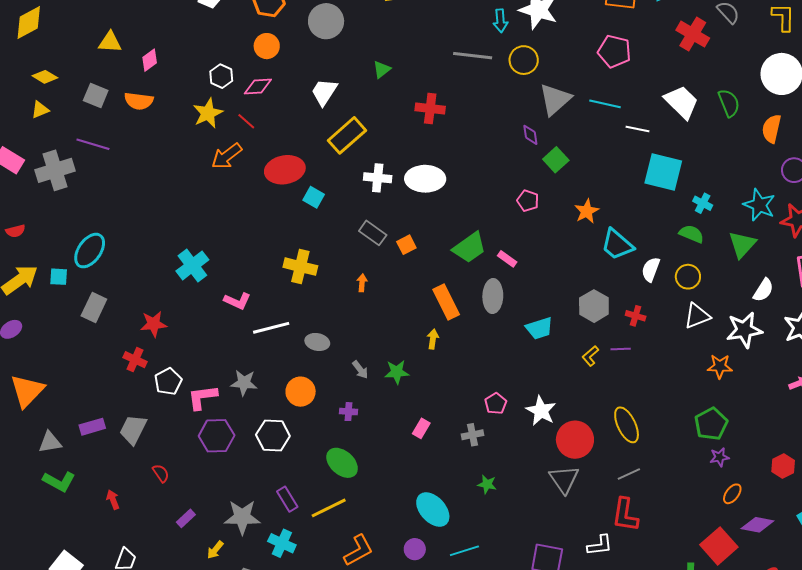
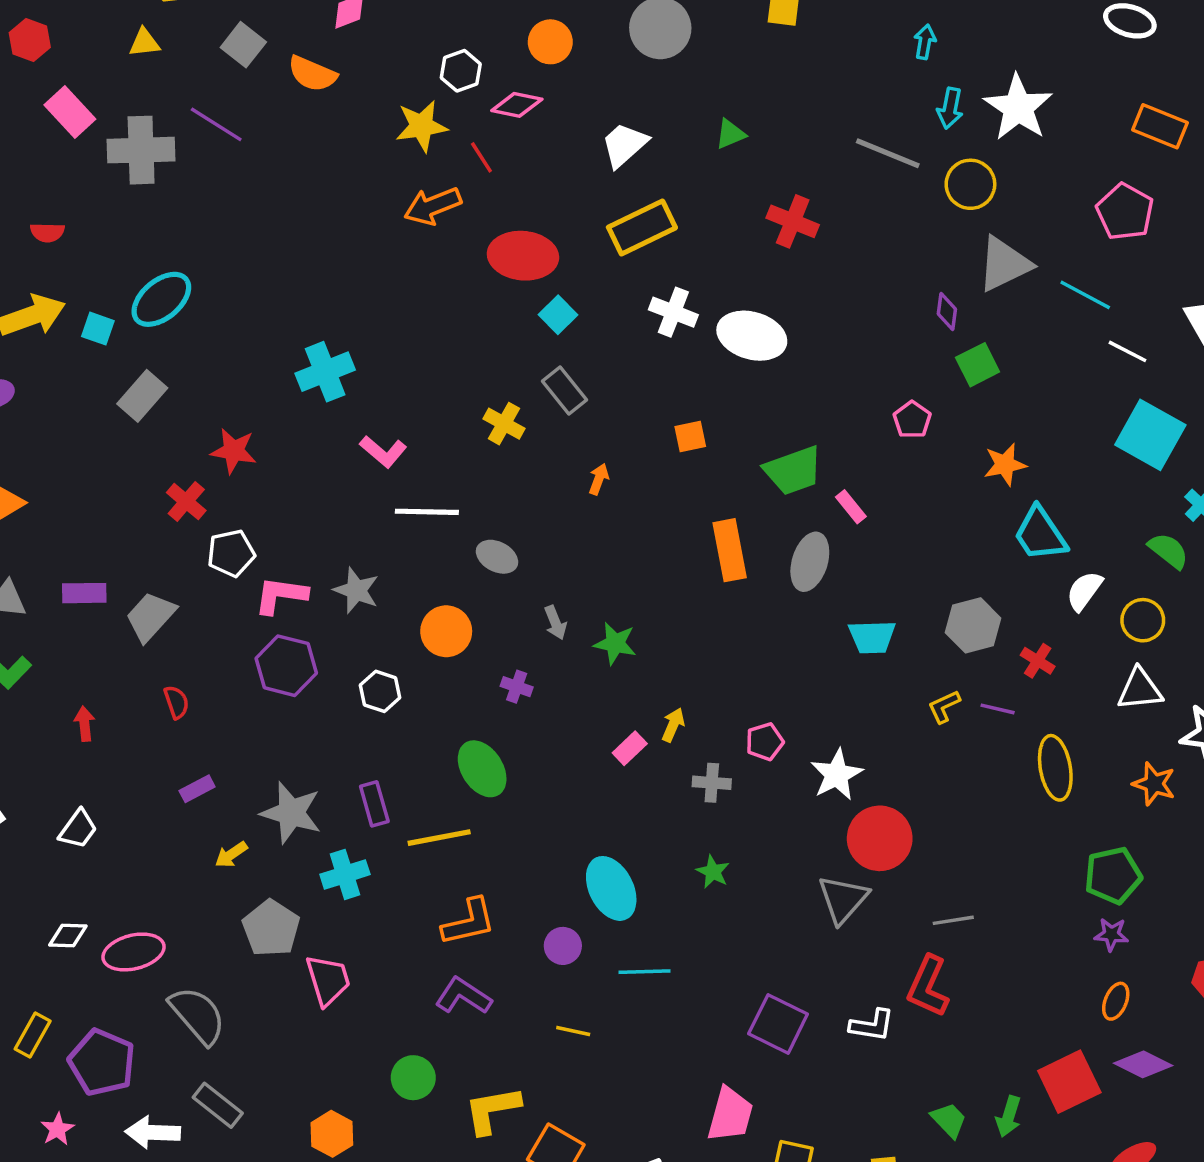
gray rectangle: (373, 233) -> (564, 391), moved
yellow cross: (300, 267) -> (504, 424), size x0.7
yellow arrow: (433, 339) -> (673, 725), moved
yellow ellipse: (627, 425) -> (1055, 768), moved
white hexagon: (273, 435) -> (380, 691), size x0.7
orange ellipse: (732, 494) -> (1116, 1001), turned -30
cyan cross: (282, 543) -> (345, 874), turned 32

* Aim of the task: Once the pictures are set aside, write out each record exactly.

* Response for this exercise:
gray rectangle: (373, 233) -> (564, 391), moved
yellow cross: (300, 267) -> (504, 424), size x0.7
yellow arrow: (433, 339) -> (673, 725), moved
yellow ellipse: (627, 425) -> (1055, 768), moved
white hexagon: (273, 435) -> (380, 691), size x0.7
orange ellipse: (732, 494) -> (1116, 1001), turned -30
cyan cross: (282, 543) -> (345, 874), turned 32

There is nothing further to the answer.